**Required action:** Please work out how many lines include the word "black" in the entries, and reply with only the count.

── Exercise data

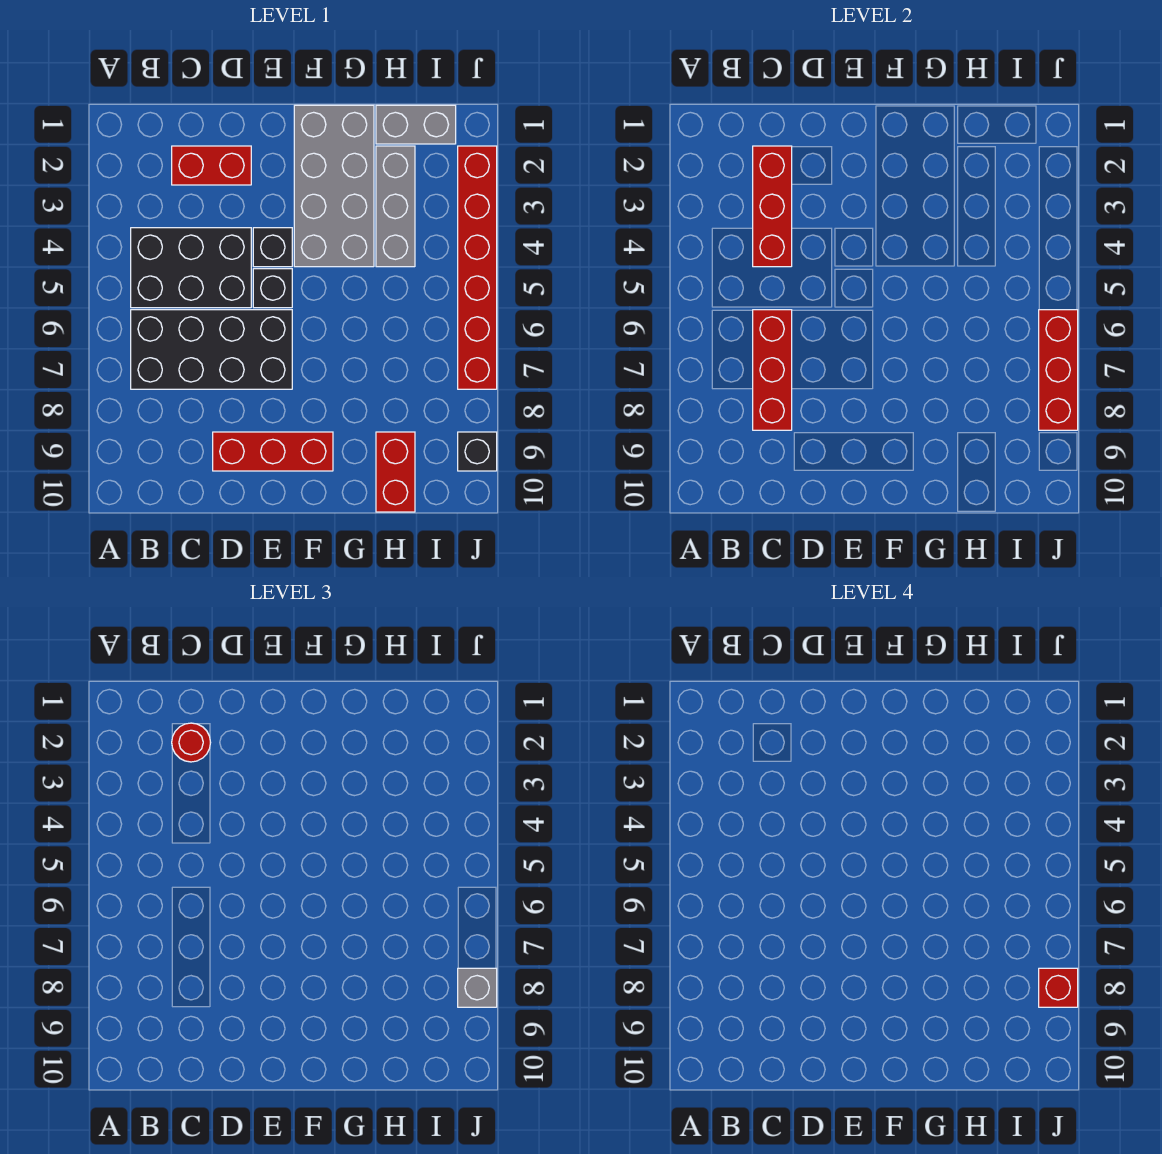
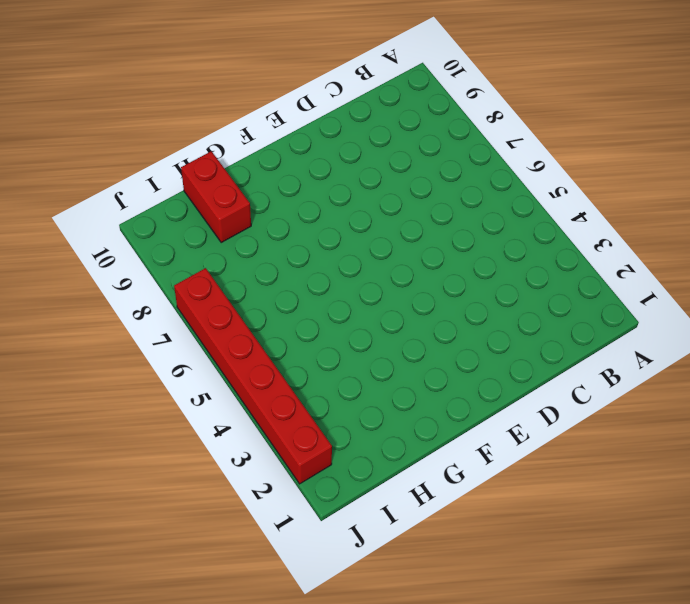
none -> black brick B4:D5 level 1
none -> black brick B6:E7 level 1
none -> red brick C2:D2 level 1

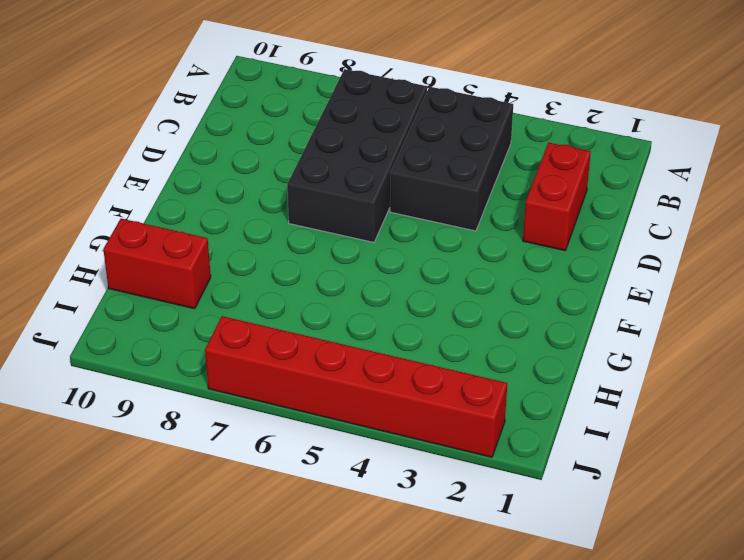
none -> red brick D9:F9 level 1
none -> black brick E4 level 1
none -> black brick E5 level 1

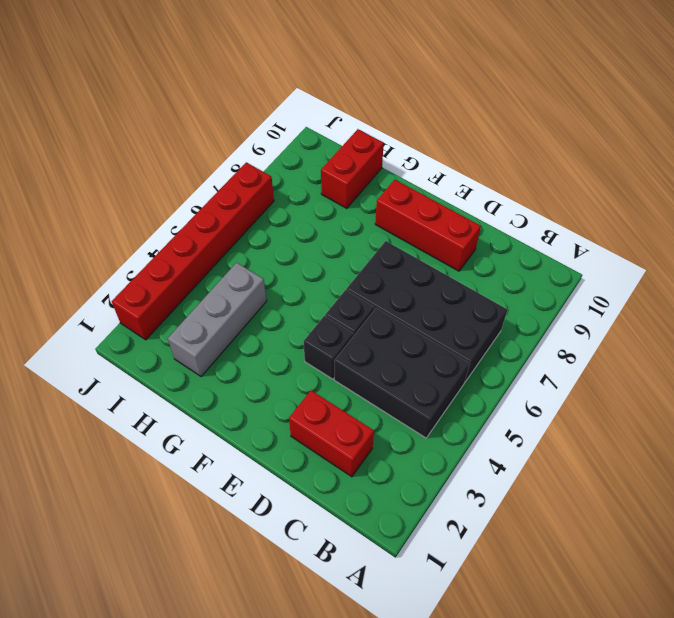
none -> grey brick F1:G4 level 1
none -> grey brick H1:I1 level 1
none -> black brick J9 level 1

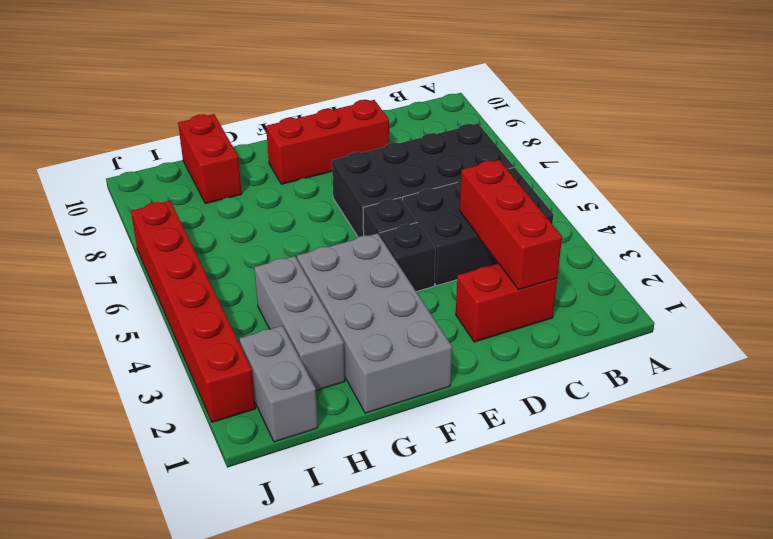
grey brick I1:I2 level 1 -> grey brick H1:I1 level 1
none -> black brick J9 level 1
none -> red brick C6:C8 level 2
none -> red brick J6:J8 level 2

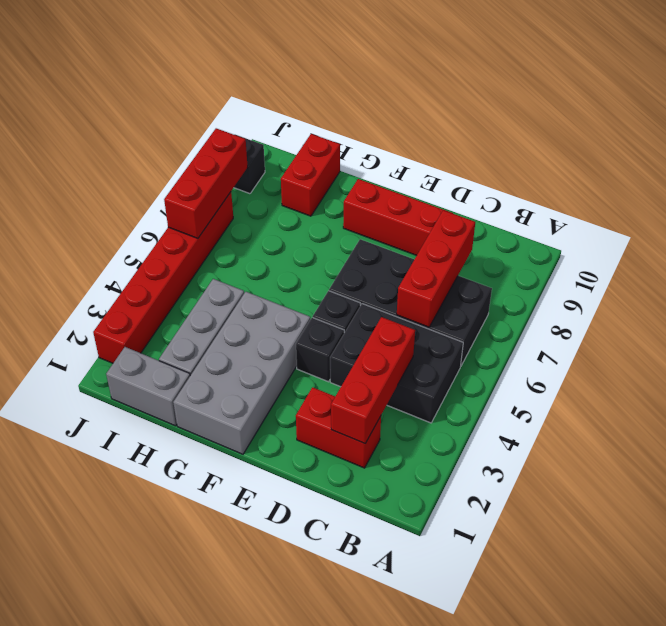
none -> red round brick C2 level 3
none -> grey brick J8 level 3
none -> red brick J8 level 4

────
── Exercise data

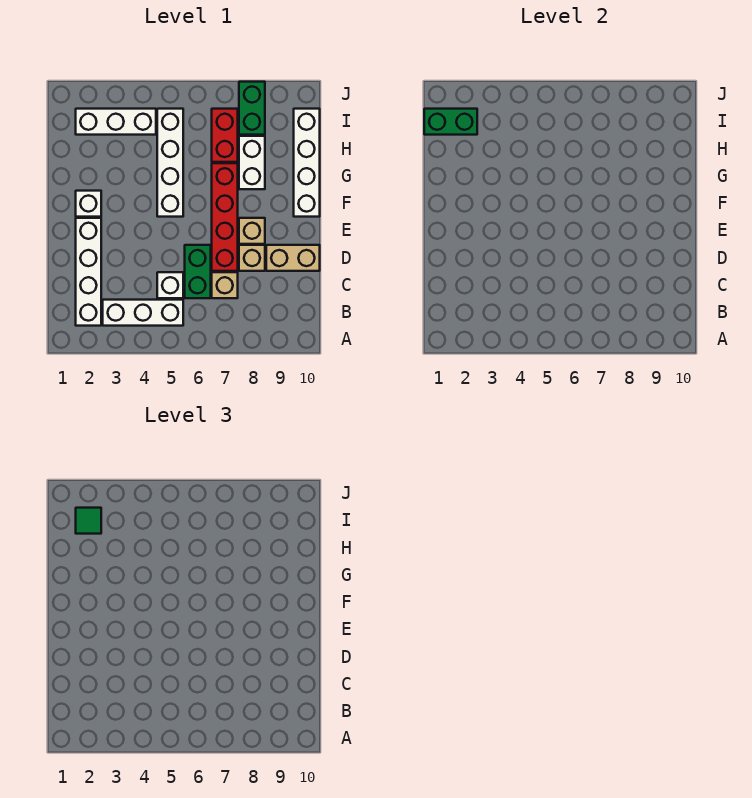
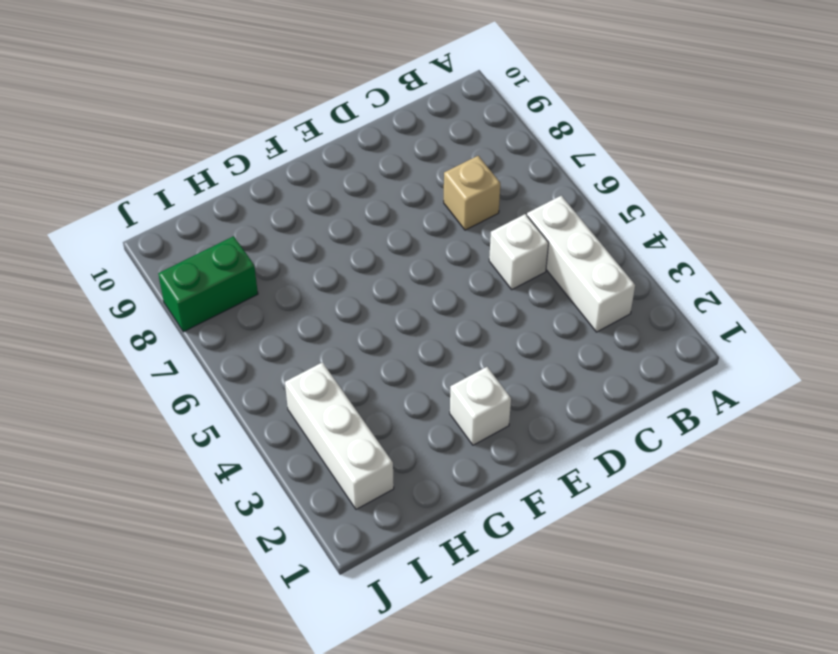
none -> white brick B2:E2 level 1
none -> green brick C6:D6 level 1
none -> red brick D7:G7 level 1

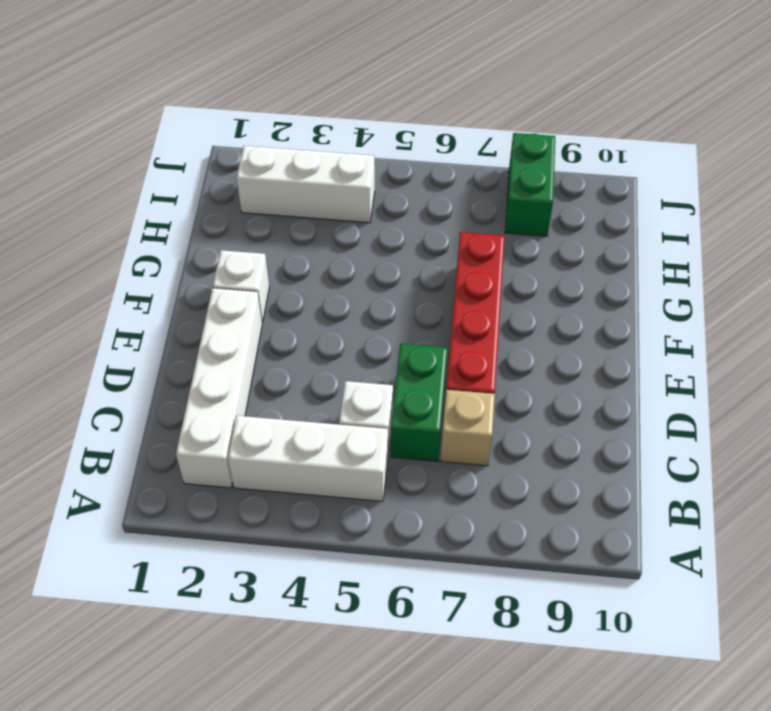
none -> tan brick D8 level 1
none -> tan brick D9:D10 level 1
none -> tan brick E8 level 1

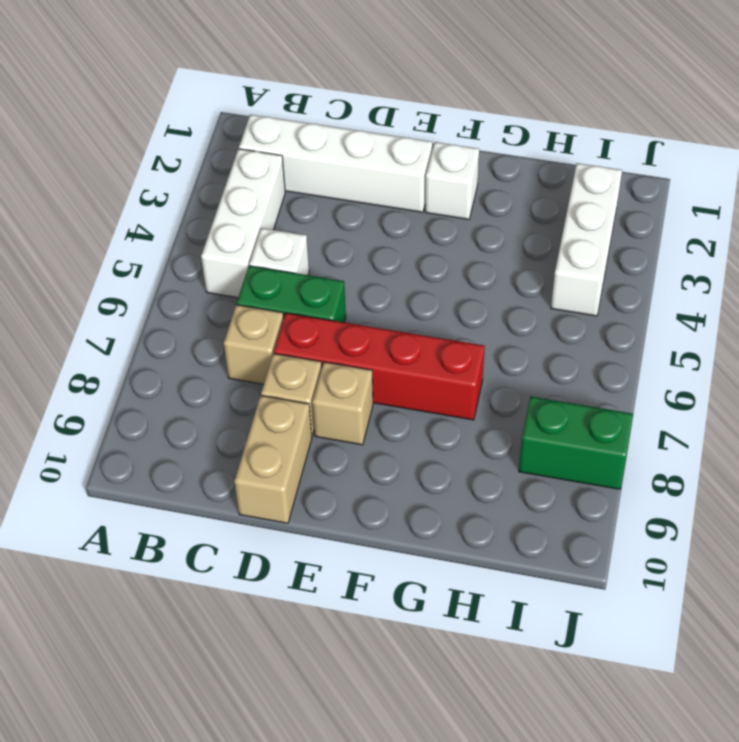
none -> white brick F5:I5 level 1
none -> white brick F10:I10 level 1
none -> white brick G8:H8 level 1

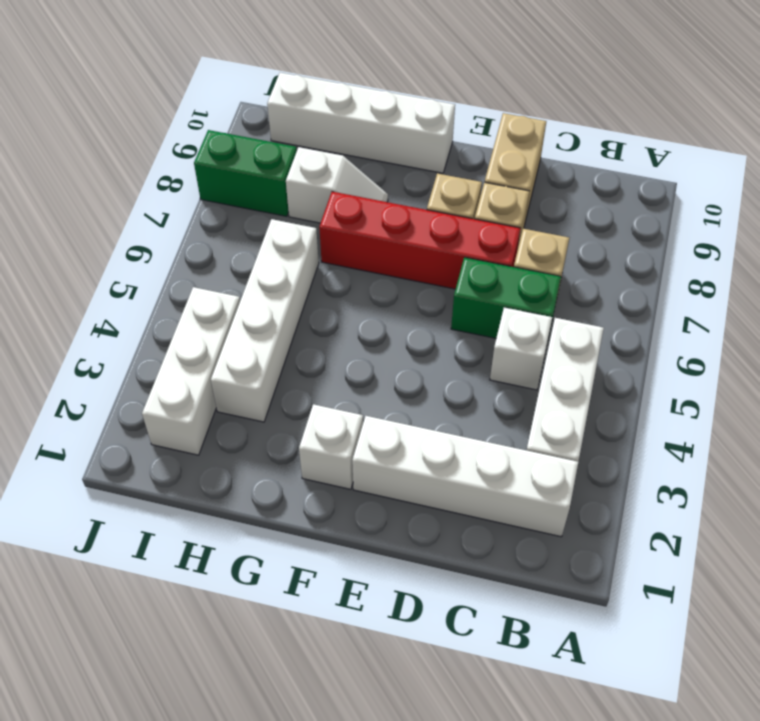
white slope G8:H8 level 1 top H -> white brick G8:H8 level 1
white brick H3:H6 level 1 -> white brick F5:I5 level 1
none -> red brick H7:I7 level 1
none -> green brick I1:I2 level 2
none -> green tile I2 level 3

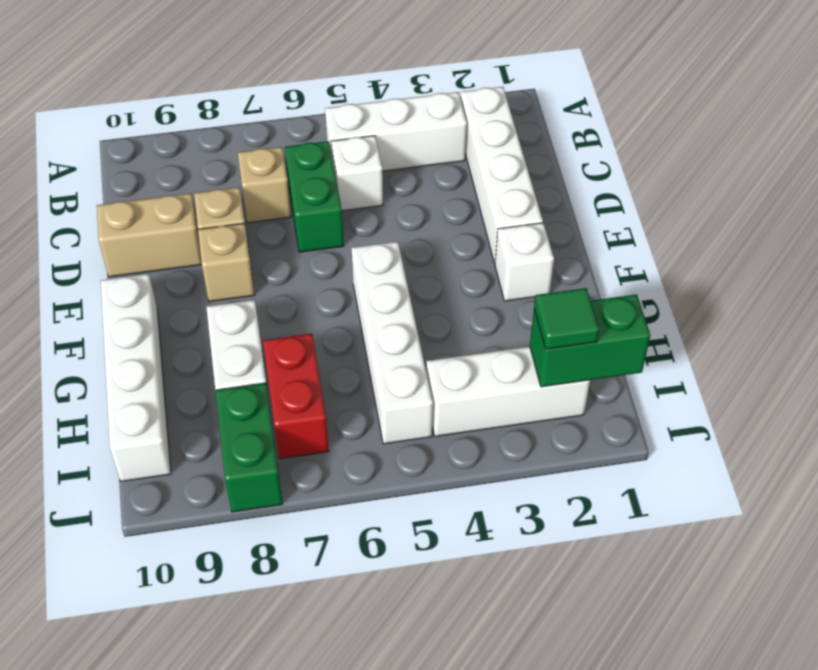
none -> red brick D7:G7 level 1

────

**Task output:** 6